## PROBLEM TO WORK ON
Once you find the line with "brown 2x2 plate" in the entries below, print it and each line after it up to and including the line with "orange 1x3 brick [146,381,304,432]", exactly, without pictures.

▬▬▬▬▬▬▬▬▬▬

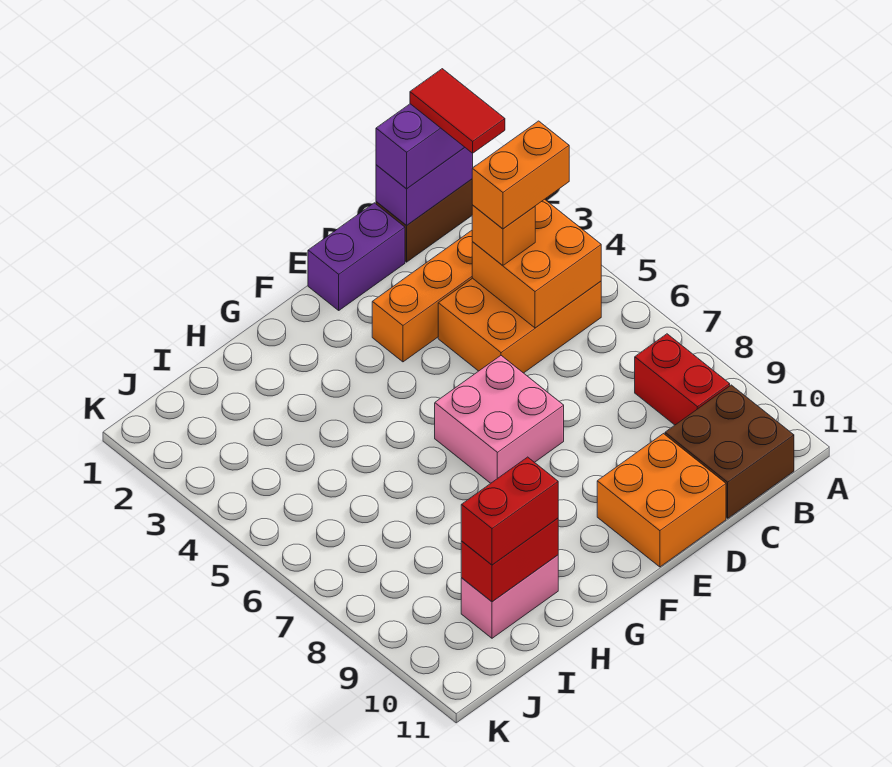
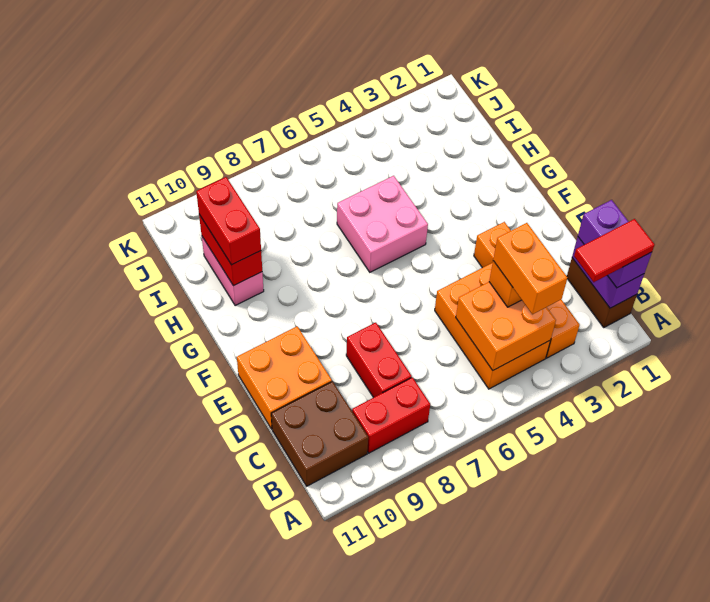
none -> red 1x2 brick [346,322,412,397]
purple 1x2 brick [308,203,405,310] -> none
pink 2x2 brick [435,356,564,483] -> pink 2x2 brick moved to [337,176,428,272]

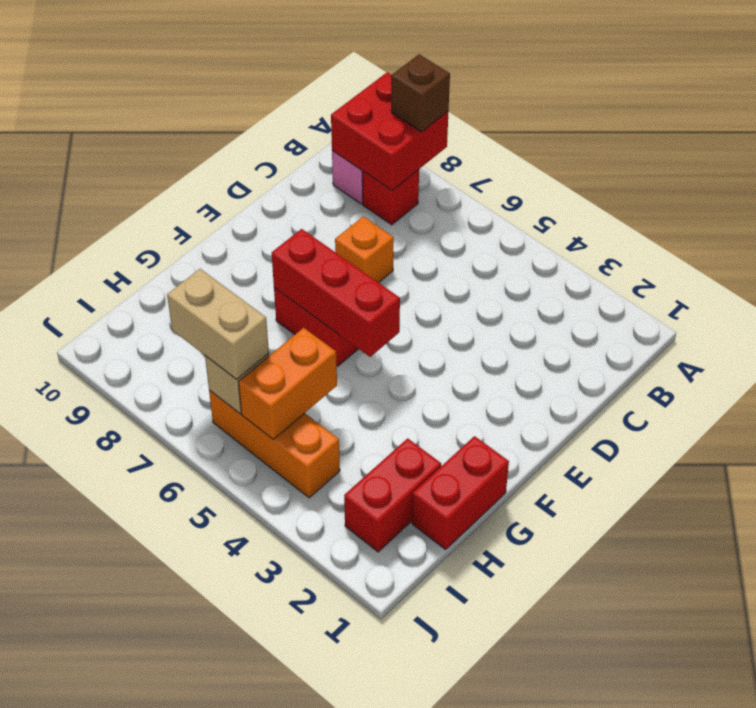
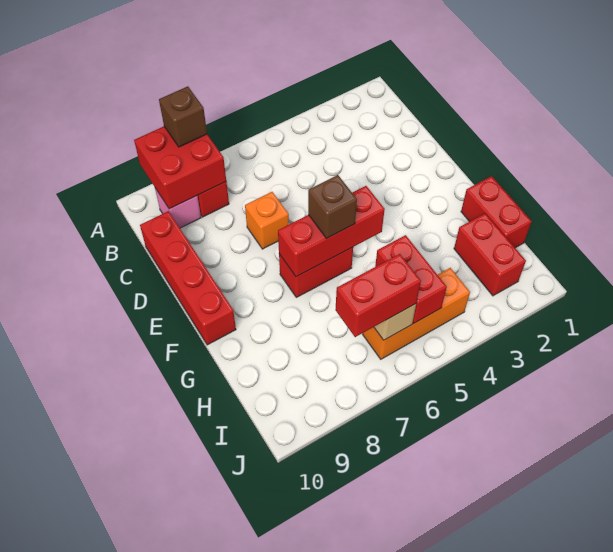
none -> red 1x4 brick [140,211,236,345]
none -> brown 1x1 brick [308,175,357,239]
orange 1x2 brick [238,328,337,439] -> red 1x2 brick [375,235,447,323]
tan 1x2 brick [167,269,269,379] -> red 1x2 brick [335,254,421,337]

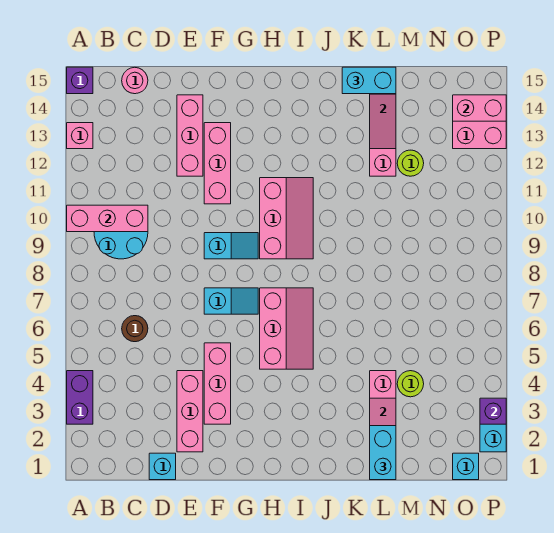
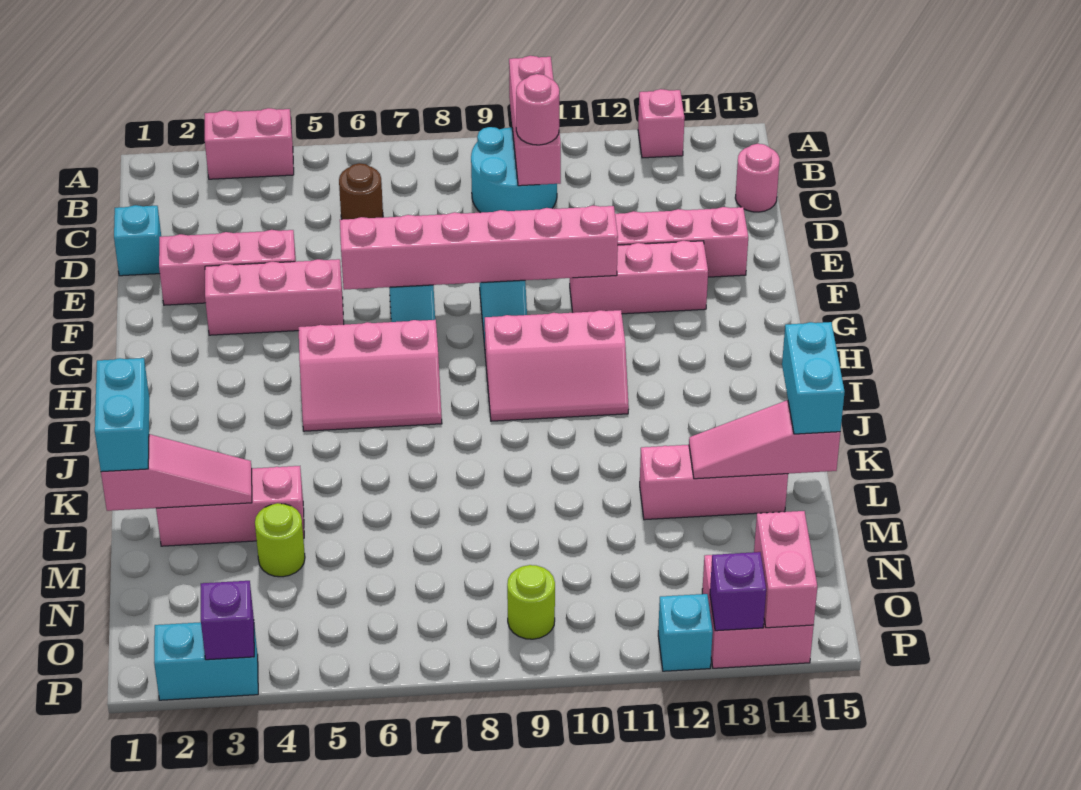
purple 1x2 brick [67,371,93,424] -> pink 1x2 brick [205,108,294,179]
purple 1x1 brick [67,67,93,94] -> purple 1x1 brick moved to [710,552,766,631]
none -> pink 1x1 round brick [516,74,559,145]
none -> pink 1x6 brick [340,206,618,290]
cyan 1x2 brick [370,426,396,480] -> cyan 1x2 brick turned to [95,358,149,472]
lime 1x1 round brick [397,150,424,176] -> lime 1x1 round brick moved to [507,565,555,639]
cyan 1x1 brick [453,453,479,480] -> cyan 1x1 brick moved to [658,594,713,671]

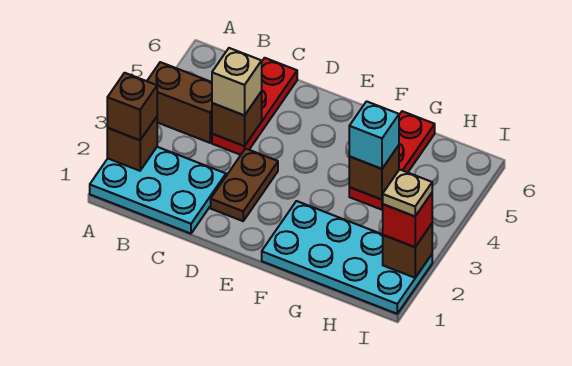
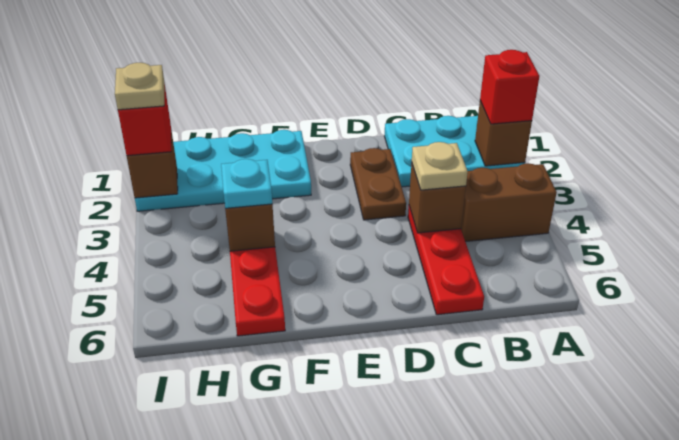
brown 1x1 brick [107,73,157,140] -> red 1x1 brick [480,50,539,124]
tan 1x1 brick [212,48,262,115] -> tan 1x1 plate [412,142,468,190]
cyan 1x1 brick [349,101,399,169] -> cyan 1x1 plate [221,159,272,208]

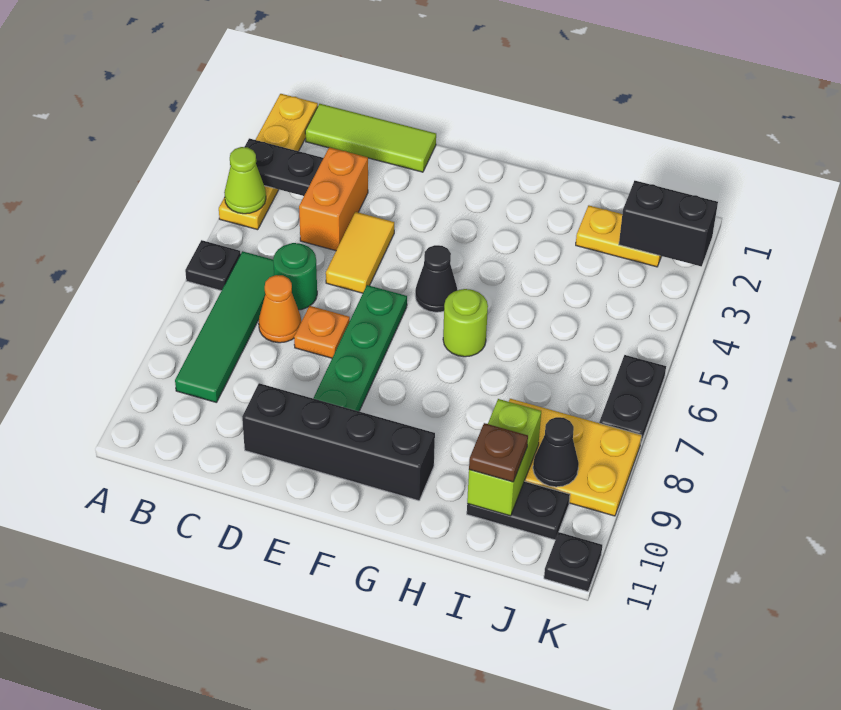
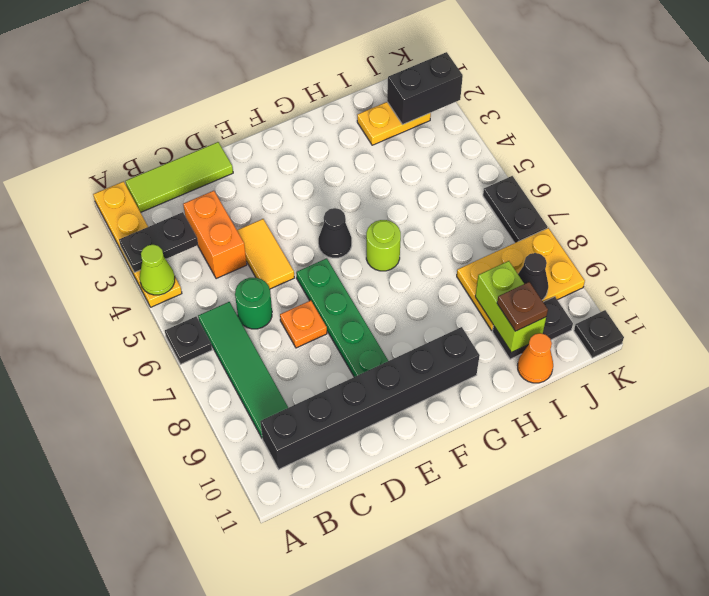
orange 1x1 cone [259,275,301,343] -> orange 1x1 cone moved to [518,333,553,383]
black 1x4 brick [242,383,435,501] -> black 1x6 brick [260,327,480,469]

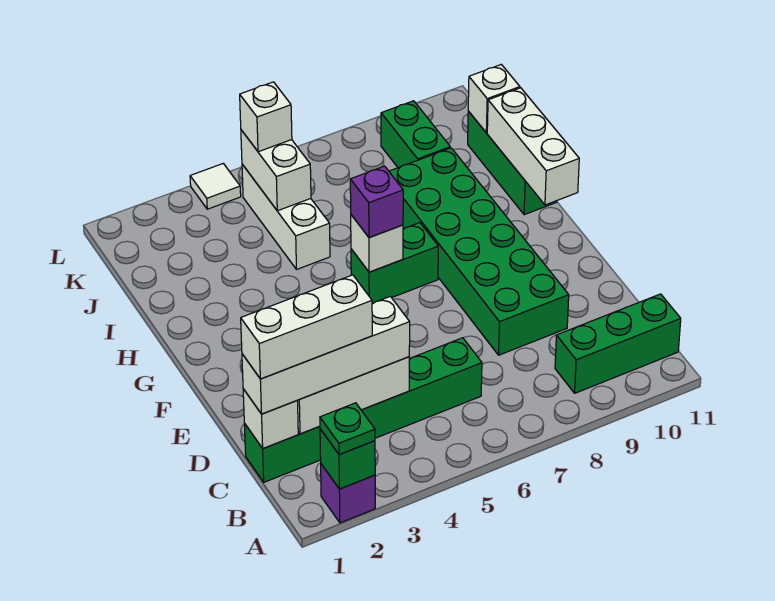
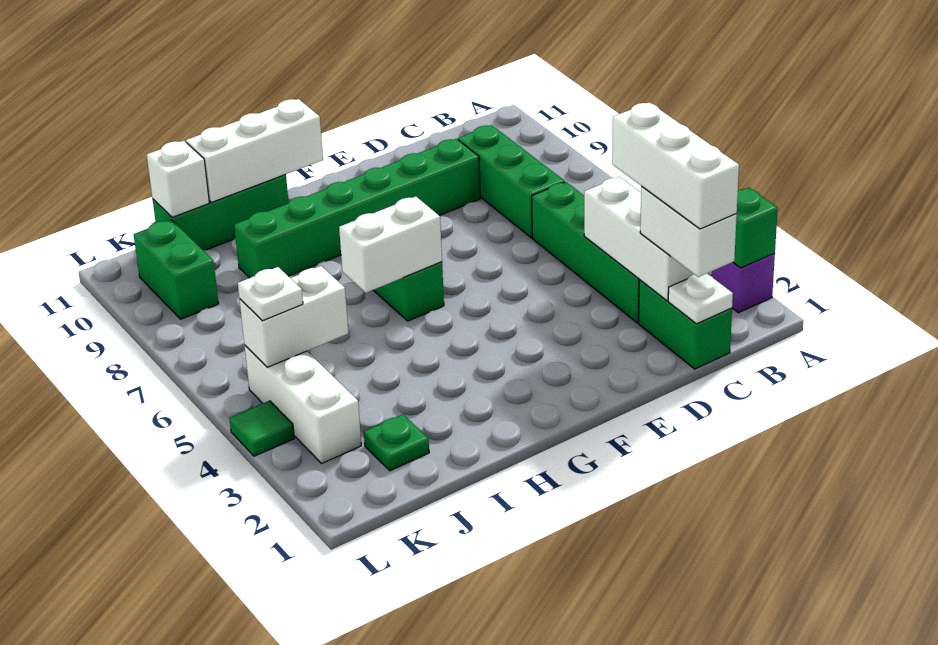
green 1x1 plate [320,403,375,455] -> green 1x1 plate moved to [364,414,429,471]
green 1x3 brick [555,294,681,393] -> green 1x3 brick moved to [458,125,565,238]
white 1x1 brick [243,389,298,448] -> white 1x1 plate [668,274,733,324]
white 1x4 brick [242,296,410,414] -> white 1x2 brick [640,187,737,277]
green 2x6 brick [389,148,569,355] -> green 1x6 brick [234,139,480,278]
white 1x1 brick [351,215,403,272] -> white 1x2 brick [339,197,442,293]
purple 1x1 brick [350,166,403,238] -> none
white 1x3 brick [242,164,330,270] -> white 1x3 brick turned to [245,346,361,463]
green 1x2 brick [381,101,450,168] -> green 1x2 brick turned to [134,220,219,319]
white 1x1 brick [240,82,292,152] -> white 1x1 plate [238,267,303,321]
white 1x1 tile [190,164,241,209] -> green 1x1 tile [230,401,294,456]

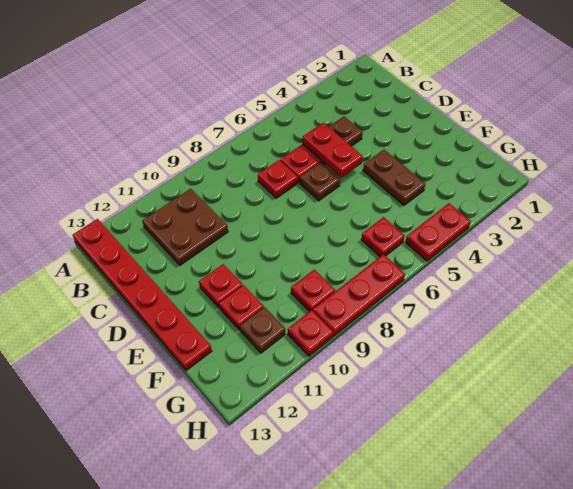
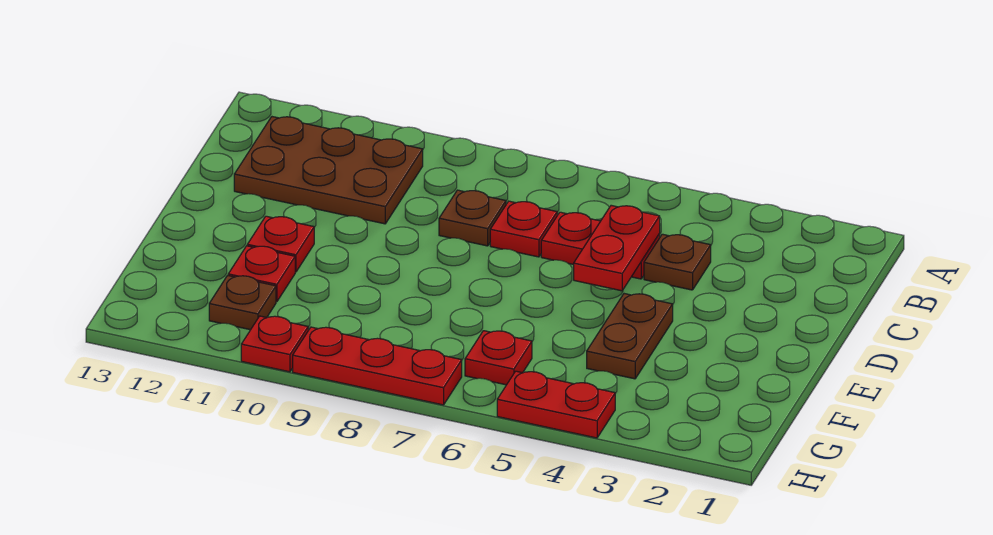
red 1x6 plate [73,219,212,371] -> none
brown 2x2 plate [142,189,228,265] -> brown 2x3 plate [234,117,423,224]
brown 1x1 plate [300,162,340,201] -> brown 1x1 plate moved to [439,190,506,246]
red 1x1 plate [291,270,335,312] -> none

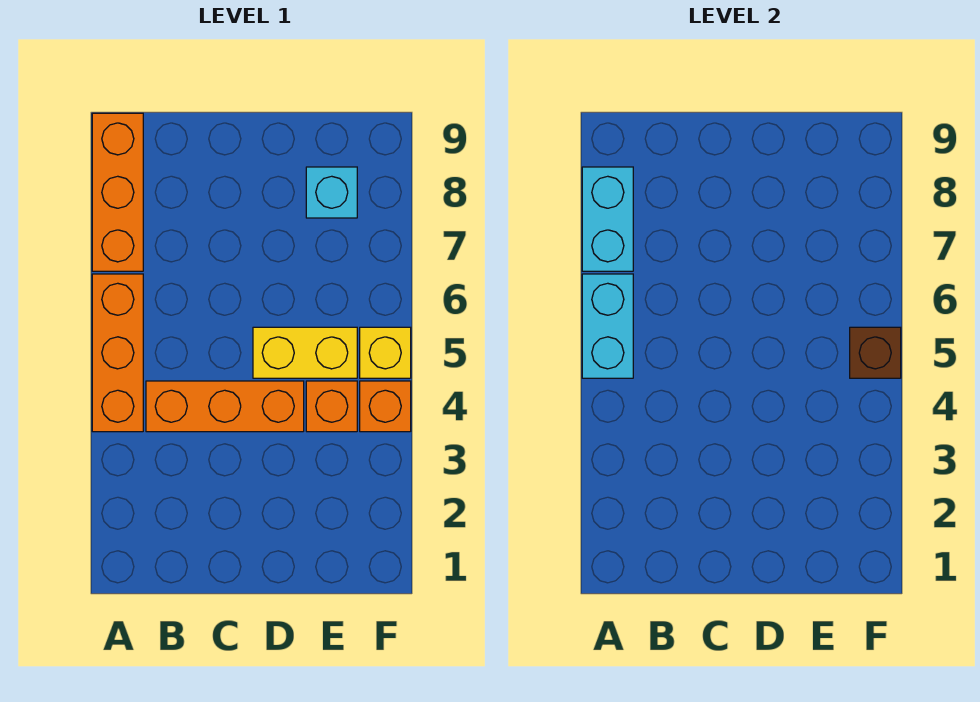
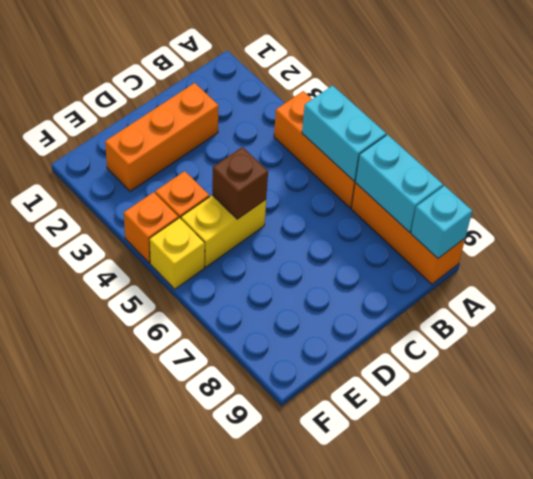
orange 1x3 brick [146,381,304,432] -> orange 1x3 brick moved to [105,83,219,191]
cyan 1x1 brick [306,167,357,218] -> cyan 1x1 brick moved to [411,186,472,258]
brown 1x1 brick [850,327,901,378] -> brown 1x1 brick moved to [212,147,268,219]

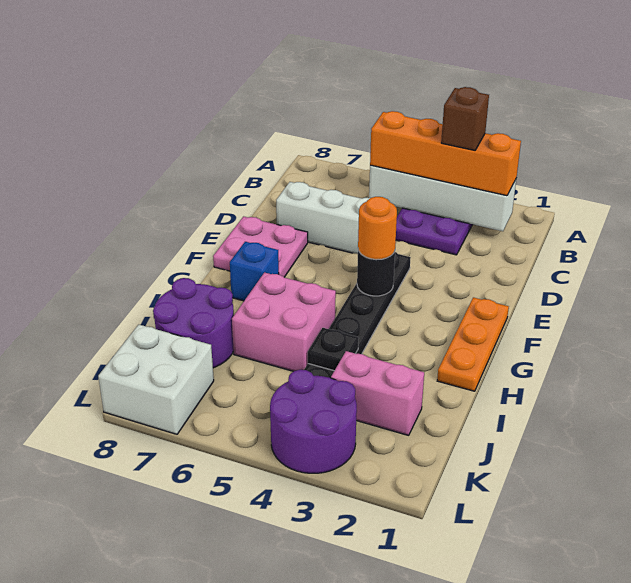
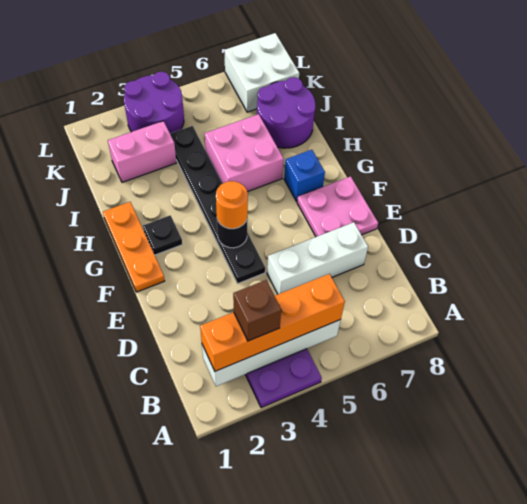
black 1x1 plate [308,328,359,371] -> black 1x1 plate moved to [143,215,182,255]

▬▬▬▬▬▬▬▬▬▬

## EXERCISE RESPONSE
brown 2x2 plate [142,189,228,265] -> brown 2x3 plate [234,117,423,224]
brown 1x1 plate [300,162,340,201] -> brown 1x1 plate moved to [439,190,506,246]
red 1x1 plate [291,270,335,312] -> none

orange 1x3 brick [146,381,304,432] -> orange 1x3 brick moved to [105,83,219,191]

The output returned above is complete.